* **PROBLEM REQUIREMENTS**
Your transcription must include every record word for word and no pictures.

* **DATA RECORDS**
· · · · ·
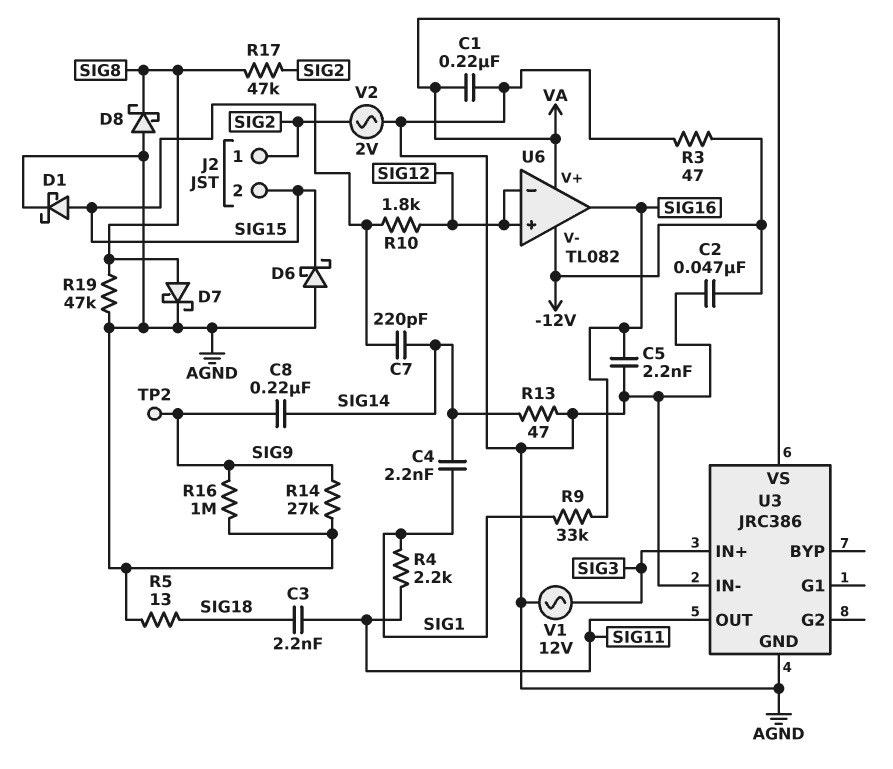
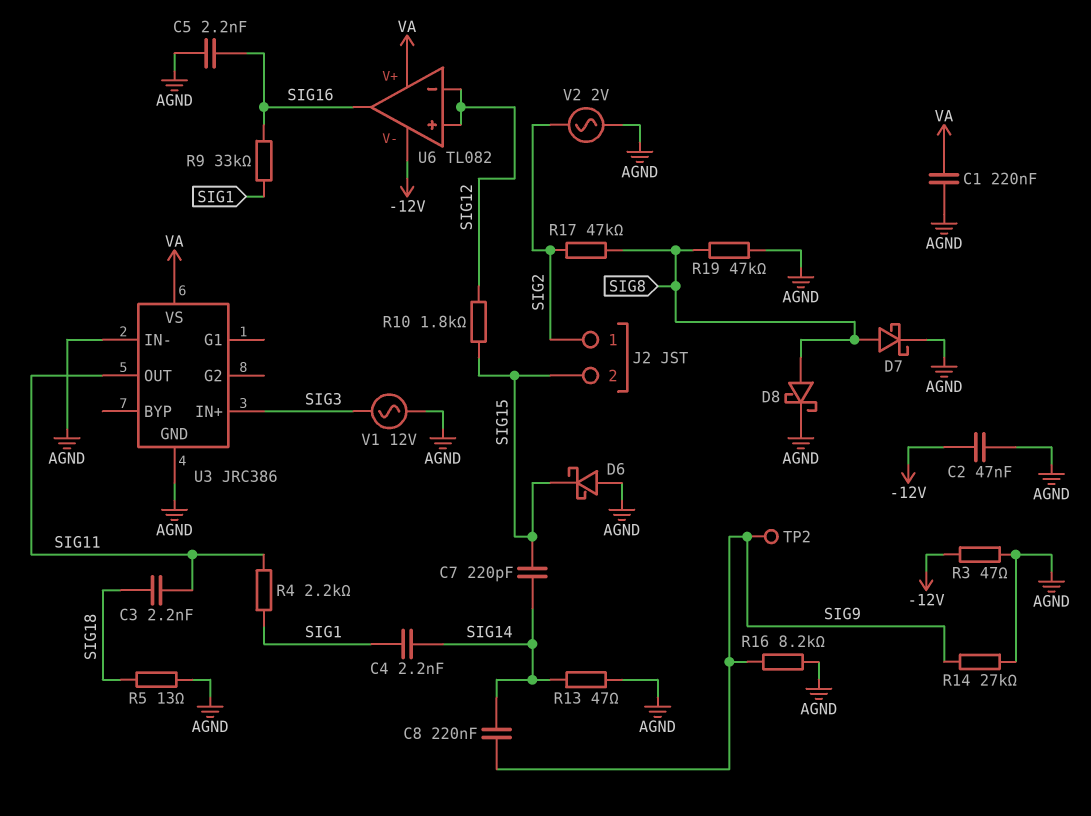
D1: schottky (A SIG15, K AGND) -> none
D8: schottky (A AGND, K SIG8) -> schottky (A SIG8, K AGND)
R16: 1M (AGND, SIG9) -> 8.2k (AGND, SIG9)

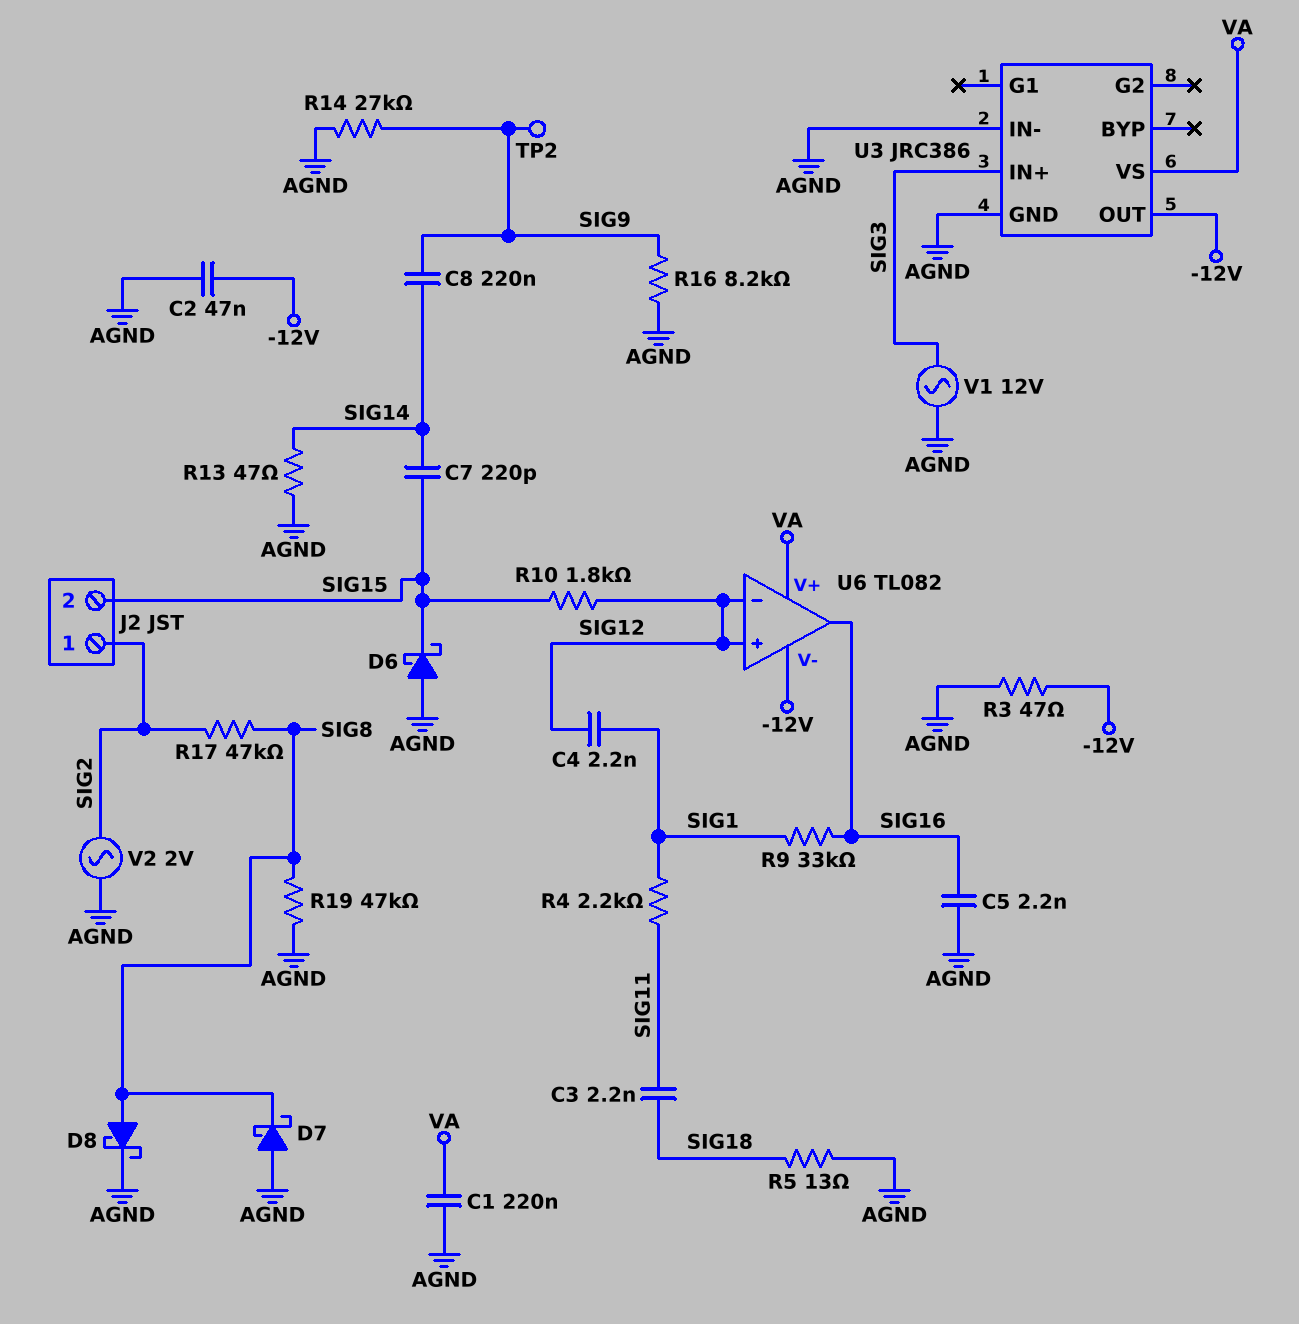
C4: 2.2nF (SIG1, SIG14) -> 2.2nF (SIG1, SIG12)
D7: schottky (A SIG8, K AGND) -> schottky (A AGND, K SIG8)
U3 pin OUT: SIG11 -> -12V

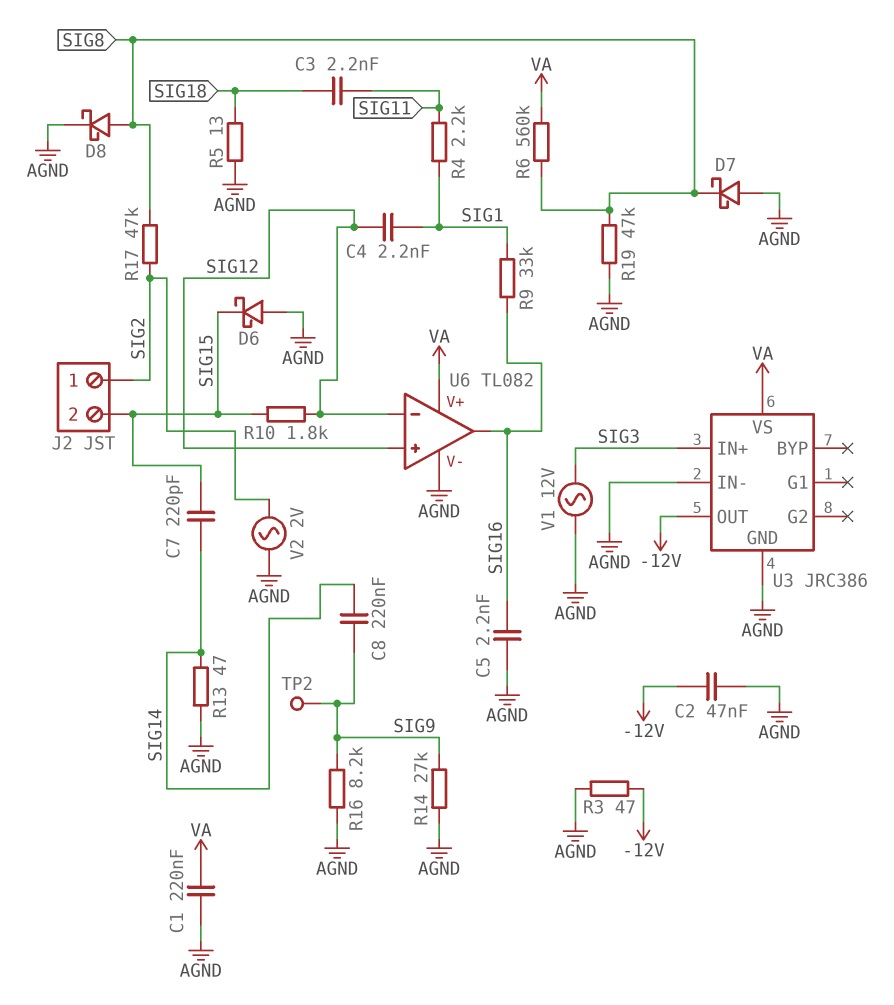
R6: none -> 560k (SIG8, VA)
U6 pin V-: -12V -> AGND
· · · · ·
* **OUTPUT OF THE EXERCISE**
D1: schottky (A SIG15, K AGND) -> none
D8: schottky (A AGND, K SIG8) -> schottky (A SIG8, K AGND)
R16: 1M (AGND, SIG9) -> 8.2k (AGND, SIG9)

C4: 2.2nF (SIG1, SIG14) -> 2.2nF (SIG1, SIG12)
D7: schottky (A SIG8, K AGND) -> schottky (A AGND, K SIG8)
U3 pin OUT: SIG11 -> -12V

R6: none -> 560k (SIG8, VA)
U6 pin V-: -12V -> AGND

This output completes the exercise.